======== Given information

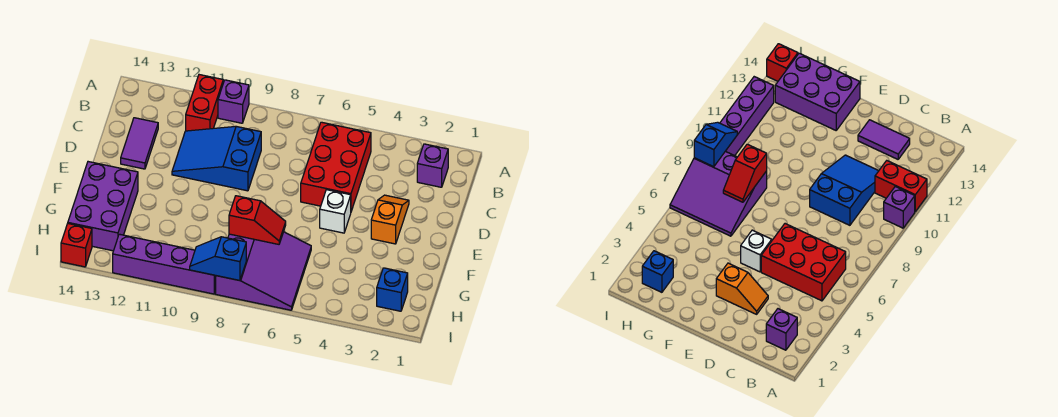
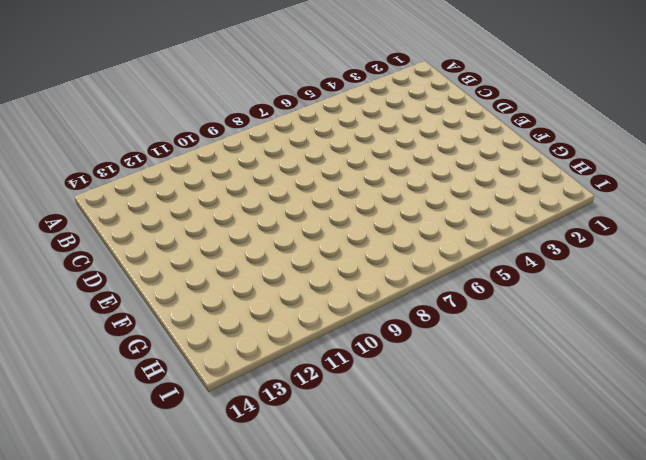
none -> purple brick A10 level 1
none -> red brick A11:B11 level 1
none -> purple brick B2 level 1

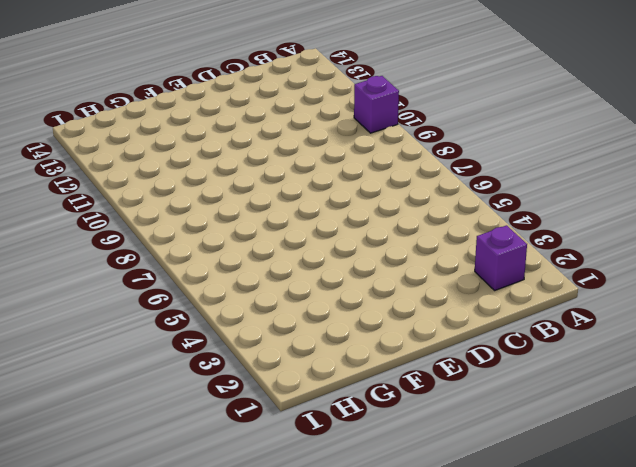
none -> red brick A11:B11 level 1
none -> red brick B5:D6 level 1
none -> blue slope C9:D11 level 1 top 9

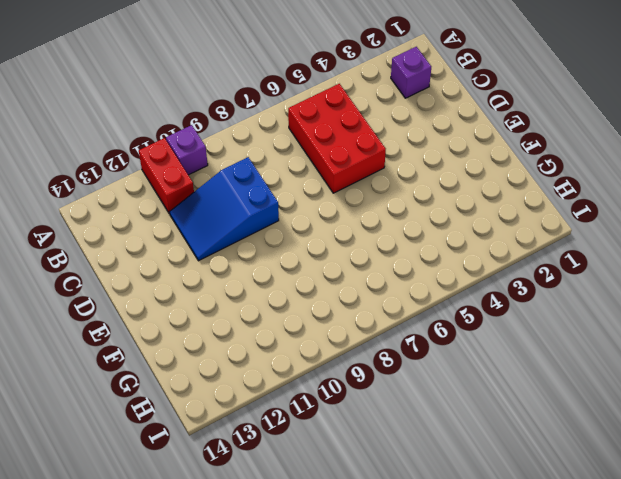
none -> purple tile C13:D13 level 1
none -> orange slope D3:E3 level 1 top E
none -> white brick E5 level 1

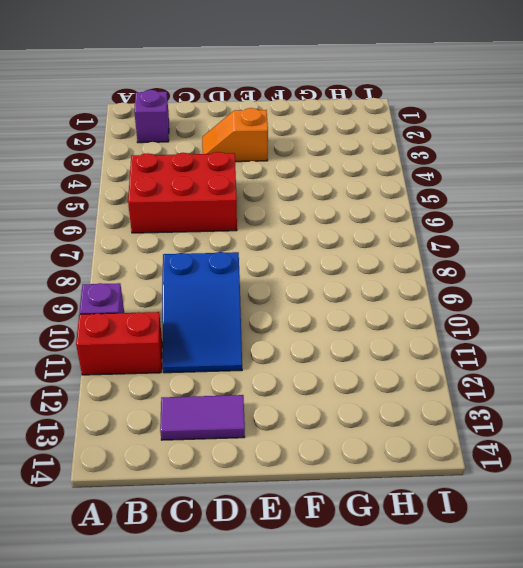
none -> white brick E5 level 1
none -> purple brick F13:H14 level 1
none -> purple slope G6:I8 level 1 top 8

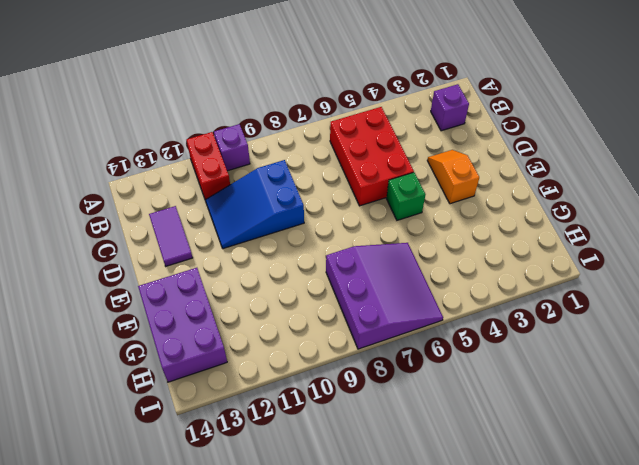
green brick E5 level 1 -> white brick E5 level 1
none -> blue brick H2 level 1
none -> purple brick I9:I12 level 1
none -> red brick I14 level 1

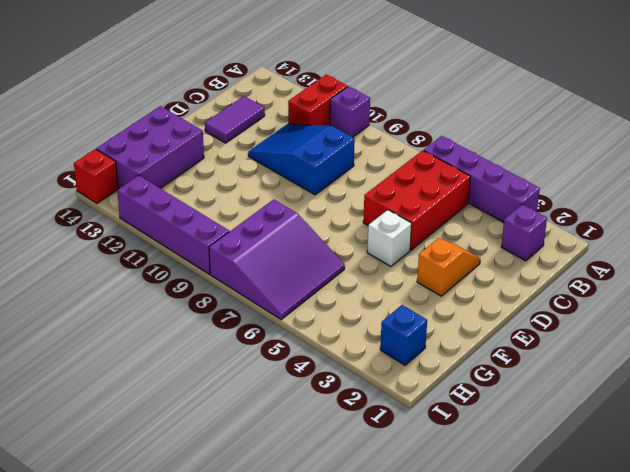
purple brick A3:A6 level 1 -> none
none -> red slope G7:G8 level 2 top 8
none -> blue slope I8:I9 level 2 top 8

================

Work task:
Return to the listing above and set it down exactly, leaving out its pictures.

Answer to this exercise:
none -> purple brick A10 level 1
none -> red brick A11:B11 level 1
none -> purple brick B2 level 1

none -> red brick A11:B11 level 1
none -> red brick B5:D6 level 1
none -> blue slope C9:D11 level 1 top 9

none -> purple tile C13:D13 level 1
none -> orange slope D3:E3 level 1 top E
none -> white brick E5 level 1

none -> white brick E5 level 1
none -> purple brick F13:H14 level 1
none -> purple slope G6:I8 level 1 top 8

green brick E5 level 1 -> white brick E5 level 1
none -> blue brick H2 level 1
none -> purple brick I9:I12 level 1
none -> red brick I14 level 1

purple brick A3:A6 level 1 -> none
none -> red slope G7:G8 level 2 top 8
none -> blue slope I8:I9 level 2 top 8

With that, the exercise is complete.